Written problem
Show each line of the records below that contains the word "position", copying every such line whole. Treat uppercase and lowercase as different.

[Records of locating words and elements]
::::::::::

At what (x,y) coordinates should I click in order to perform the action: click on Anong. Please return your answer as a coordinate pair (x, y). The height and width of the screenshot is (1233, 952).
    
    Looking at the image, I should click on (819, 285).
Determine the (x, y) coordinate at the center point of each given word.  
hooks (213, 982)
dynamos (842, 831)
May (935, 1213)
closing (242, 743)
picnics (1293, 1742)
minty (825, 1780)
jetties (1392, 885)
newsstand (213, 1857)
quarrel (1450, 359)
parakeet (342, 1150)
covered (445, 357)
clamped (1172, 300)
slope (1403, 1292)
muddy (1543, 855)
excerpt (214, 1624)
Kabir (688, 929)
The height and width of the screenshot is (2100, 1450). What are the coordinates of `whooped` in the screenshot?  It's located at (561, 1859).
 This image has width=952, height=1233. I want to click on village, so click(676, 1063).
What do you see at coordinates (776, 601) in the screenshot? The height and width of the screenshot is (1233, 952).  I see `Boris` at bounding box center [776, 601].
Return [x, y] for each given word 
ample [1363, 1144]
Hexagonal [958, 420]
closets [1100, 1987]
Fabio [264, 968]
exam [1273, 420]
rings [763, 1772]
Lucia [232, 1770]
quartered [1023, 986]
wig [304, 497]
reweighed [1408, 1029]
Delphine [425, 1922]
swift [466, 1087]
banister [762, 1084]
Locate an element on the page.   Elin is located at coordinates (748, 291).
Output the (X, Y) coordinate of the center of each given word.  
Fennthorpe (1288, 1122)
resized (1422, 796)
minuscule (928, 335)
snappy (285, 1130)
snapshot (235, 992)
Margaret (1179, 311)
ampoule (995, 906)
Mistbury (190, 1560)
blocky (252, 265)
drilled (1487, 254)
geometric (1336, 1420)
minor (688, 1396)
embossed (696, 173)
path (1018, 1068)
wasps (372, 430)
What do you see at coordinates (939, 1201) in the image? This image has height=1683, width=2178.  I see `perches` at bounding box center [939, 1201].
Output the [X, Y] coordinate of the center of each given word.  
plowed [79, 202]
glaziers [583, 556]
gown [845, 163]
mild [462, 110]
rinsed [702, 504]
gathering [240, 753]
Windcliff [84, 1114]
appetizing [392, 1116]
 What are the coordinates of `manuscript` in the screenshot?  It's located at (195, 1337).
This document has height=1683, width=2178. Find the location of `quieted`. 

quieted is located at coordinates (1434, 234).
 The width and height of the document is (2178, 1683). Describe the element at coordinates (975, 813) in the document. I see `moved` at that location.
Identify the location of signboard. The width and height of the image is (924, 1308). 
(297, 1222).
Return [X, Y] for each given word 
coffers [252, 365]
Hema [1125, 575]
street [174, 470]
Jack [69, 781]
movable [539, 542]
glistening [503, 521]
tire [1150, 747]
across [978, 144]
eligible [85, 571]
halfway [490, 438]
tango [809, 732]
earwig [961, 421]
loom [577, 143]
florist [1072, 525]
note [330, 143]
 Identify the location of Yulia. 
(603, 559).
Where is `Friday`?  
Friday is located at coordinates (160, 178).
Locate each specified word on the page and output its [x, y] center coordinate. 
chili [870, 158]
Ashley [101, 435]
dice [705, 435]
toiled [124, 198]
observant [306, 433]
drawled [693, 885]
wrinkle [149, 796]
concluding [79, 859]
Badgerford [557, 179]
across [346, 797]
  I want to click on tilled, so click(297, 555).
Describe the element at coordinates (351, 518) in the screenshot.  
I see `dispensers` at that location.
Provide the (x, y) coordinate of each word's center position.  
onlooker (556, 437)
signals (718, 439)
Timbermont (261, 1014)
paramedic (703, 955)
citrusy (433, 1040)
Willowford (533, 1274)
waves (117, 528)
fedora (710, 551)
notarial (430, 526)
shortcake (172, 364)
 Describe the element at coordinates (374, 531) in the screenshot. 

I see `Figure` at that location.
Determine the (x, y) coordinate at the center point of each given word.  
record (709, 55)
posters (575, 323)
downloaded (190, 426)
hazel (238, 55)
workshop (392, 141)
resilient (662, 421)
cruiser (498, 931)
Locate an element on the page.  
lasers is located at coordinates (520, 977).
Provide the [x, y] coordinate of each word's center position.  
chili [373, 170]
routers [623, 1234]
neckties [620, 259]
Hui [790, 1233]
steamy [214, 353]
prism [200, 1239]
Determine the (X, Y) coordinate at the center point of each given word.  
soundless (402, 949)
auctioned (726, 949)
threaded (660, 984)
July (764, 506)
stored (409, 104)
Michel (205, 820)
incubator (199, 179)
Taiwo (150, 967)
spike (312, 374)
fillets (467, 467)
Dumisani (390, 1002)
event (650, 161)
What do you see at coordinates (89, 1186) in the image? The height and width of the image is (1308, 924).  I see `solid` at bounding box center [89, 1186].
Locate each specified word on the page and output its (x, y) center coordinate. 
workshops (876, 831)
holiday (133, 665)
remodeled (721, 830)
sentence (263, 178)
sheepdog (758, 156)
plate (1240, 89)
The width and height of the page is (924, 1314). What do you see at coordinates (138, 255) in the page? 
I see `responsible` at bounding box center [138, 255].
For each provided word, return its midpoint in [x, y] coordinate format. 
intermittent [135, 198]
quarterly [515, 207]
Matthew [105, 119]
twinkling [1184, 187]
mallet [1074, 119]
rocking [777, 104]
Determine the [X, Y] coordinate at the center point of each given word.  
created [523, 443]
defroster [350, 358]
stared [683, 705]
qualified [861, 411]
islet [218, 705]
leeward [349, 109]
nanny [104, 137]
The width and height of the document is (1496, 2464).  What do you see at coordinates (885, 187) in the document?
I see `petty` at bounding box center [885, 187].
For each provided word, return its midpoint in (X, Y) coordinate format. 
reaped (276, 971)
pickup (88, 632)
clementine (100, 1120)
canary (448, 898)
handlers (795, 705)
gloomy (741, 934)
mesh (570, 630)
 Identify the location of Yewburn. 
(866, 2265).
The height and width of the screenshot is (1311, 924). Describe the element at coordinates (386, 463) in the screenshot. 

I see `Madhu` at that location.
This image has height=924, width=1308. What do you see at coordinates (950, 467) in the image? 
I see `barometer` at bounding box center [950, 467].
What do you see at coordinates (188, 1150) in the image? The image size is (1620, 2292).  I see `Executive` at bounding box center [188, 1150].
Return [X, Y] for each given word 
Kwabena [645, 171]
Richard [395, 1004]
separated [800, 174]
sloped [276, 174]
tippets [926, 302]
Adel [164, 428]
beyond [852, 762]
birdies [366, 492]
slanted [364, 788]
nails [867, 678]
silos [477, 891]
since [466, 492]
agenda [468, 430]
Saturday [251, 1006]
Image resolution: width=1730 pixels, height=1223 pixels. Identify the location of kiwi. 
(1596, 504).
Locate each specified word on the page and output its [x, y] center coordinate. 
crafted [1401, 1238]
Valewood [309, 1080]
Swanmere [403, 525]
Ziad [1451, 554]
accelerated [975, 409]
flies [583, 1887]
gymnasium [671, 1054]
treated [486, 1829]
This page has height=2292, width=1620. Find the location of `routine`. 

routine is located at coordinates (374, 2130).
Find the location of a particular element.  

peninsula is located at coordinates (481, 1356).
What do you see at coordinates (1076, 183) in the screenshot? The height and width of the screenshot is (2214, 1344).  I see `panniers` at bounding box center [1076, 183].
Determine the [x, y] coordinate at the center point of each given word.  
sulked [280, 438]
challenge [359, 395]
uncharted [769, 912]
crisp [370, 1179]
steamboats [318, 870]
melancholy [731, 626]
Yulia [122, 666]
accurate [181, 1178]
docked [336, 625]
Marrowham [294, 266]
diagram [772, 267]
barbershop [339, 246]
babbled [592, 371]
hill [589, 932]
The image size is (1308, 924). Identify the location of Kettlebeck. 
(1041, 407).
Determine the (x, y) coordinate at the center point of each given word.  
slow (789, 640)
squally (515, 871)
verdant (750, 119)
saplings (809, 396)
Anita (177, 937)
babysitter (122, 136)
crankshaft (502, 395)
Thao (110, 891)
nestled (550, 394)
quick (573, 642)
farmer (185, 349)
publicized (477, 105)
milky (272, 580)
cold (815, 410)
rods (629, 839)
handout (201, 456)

::::::::::

Written answer
Provide the (x, y) coordinate of each word's center position.  
Provide the [x, y] coordinate of each word's center position.  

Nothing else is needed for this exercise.